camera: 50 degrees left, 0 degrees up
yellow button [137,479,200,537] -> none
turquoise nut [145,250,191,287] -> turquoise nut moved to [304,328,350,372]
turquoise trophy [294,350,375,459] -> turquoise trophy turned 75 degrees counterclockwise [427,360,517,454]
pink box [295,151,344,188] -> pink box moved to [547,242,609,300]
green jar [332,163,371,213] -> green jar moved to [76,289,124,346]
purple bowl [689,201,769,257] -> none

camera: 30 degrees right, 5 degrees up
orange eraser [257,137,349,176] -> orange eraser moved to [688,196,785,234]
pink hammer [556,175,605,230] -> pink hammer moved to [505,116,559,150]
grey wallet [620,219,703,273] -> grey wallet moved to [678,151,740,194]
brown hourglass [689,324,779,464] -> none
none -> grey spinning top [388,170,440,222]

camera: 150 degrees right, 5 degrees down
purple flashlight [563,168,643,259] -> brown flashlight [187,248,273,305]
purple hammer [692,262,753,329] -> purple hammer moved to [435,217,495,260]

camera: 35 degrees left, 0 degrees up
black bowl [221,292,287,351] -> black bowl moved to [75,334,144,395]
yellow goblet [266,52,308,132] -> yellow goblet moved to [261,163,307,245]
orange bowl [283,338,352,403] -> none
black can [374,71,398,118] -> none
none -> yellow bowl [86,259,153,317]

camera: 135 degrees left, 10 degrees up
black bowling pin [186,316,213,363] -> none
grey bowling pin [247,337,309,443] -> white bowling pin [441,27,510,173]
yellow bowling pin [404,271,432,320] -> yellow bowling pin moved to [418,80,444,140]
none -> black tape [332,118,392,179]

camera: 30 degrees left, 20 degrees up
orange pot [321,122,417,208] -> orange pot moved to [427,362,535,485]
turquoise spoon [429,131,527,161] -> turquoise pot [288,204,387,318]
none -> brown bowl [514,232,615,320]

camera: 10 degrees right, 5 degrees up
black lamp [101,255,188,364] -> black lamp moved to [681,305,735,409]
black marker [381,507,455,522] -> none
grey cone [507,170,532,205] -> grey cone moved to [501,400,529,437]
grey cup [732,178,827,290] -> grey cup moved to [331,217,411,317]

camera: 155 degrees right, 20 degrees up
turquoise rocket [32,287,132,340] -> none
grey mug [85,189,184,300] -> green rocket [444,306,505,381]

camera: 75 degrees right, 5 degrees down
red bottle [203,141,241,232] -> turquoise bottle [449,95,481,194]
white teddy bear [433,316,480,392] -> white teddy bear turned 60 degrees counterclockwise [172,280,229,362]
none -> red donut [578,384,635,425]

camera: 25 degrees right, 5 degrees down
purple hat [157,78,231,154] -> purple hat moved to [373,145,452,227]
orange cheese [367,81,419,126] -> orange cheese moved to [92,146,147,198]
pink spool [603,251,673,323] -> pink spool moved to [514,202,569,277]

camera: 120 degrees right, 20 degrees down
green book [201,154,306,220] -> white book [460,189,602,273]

^^^^^^^^^^^^^^^^

Activity: Print exactly the lines of the records from the one containing "orange cheese [367,81,419,126]" through the end, and nothing besides them.

Exercise response:
orange cheese [367,81,419,126] -> orange cheese moved to [92,146,147,198]
pink spool [603,251,673,323] -> pink spool moved to [514,202,569,277]

camera: 120 degrees right, 20 degrees down
green book [201,154,306,220] -> white book [460,189,602,273]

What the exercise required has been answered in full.